_Activity_
Below are some records; copy them word for word and drop the pictures.

Collection entries:
= Beginning of Section =
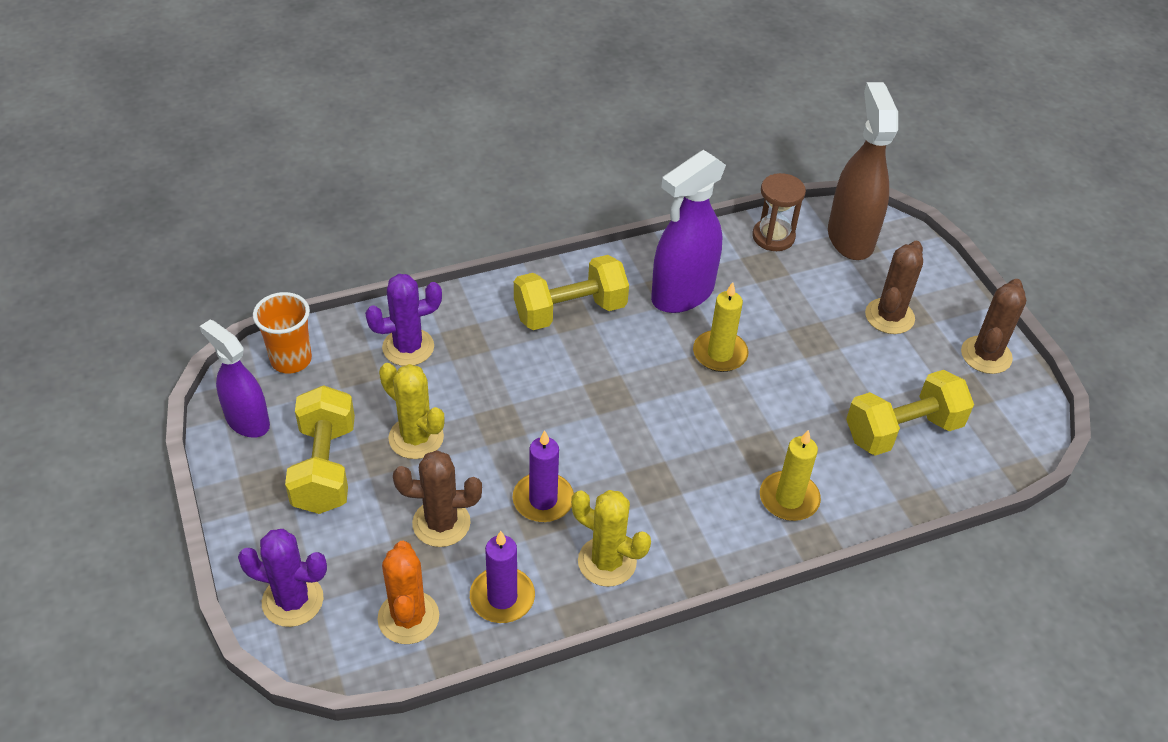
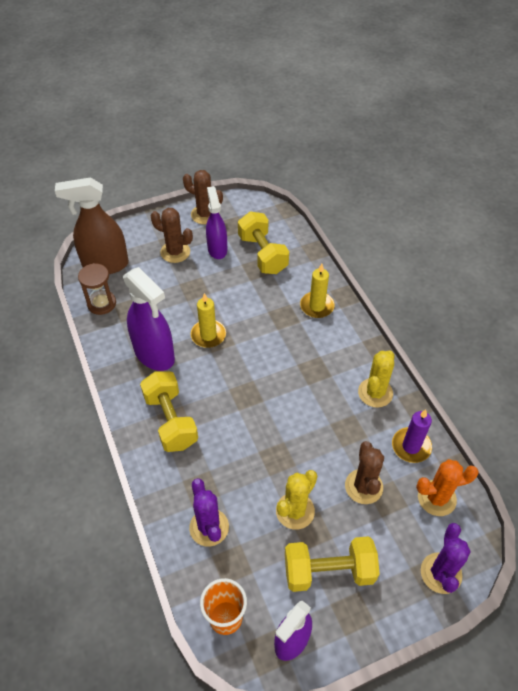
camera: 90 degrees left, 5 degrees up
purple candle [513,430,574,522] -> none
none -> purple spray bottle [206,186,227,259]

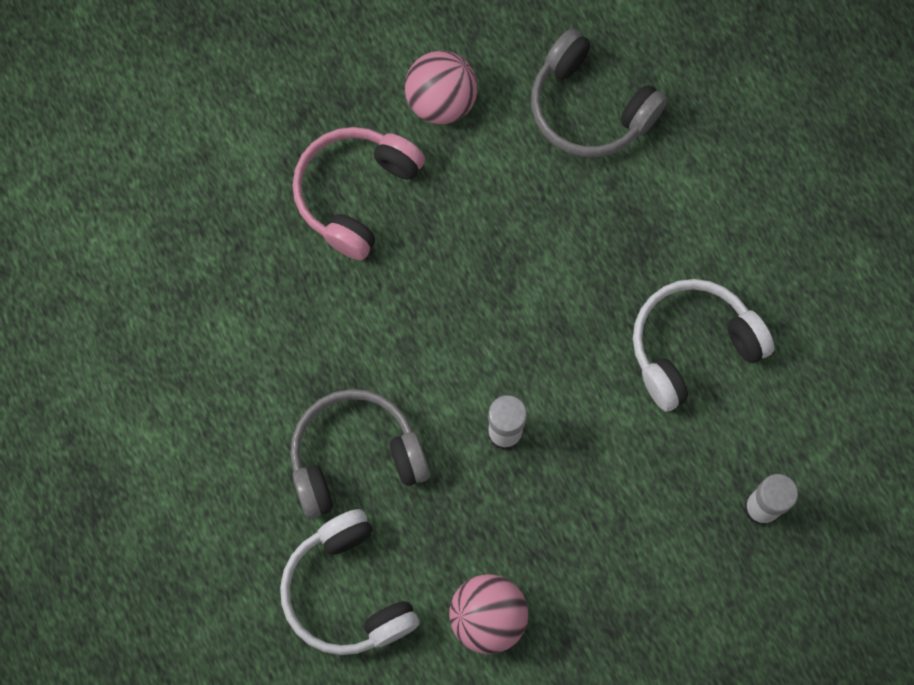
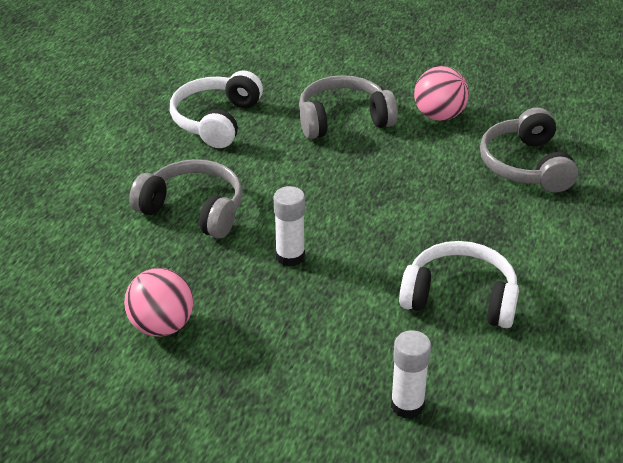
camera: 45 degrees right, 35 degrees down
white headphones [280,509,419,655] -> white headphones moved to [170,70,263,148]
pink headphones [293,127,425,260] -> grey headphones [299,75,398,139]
= End of Section =
_Exercise solution_
camera: 90 degrees left, 5 degrees up
purple candle [513,430,574,522] -> none
none -> purple spray bottle [206,186,227,259]

camera: 45 degrees right, 35 degrees down
white headphones [280,509,419,655] -> white headphones moved to [170,70,263,148]
pink headphones [293,127,425,260] -> grey headphones [299,75,398,139]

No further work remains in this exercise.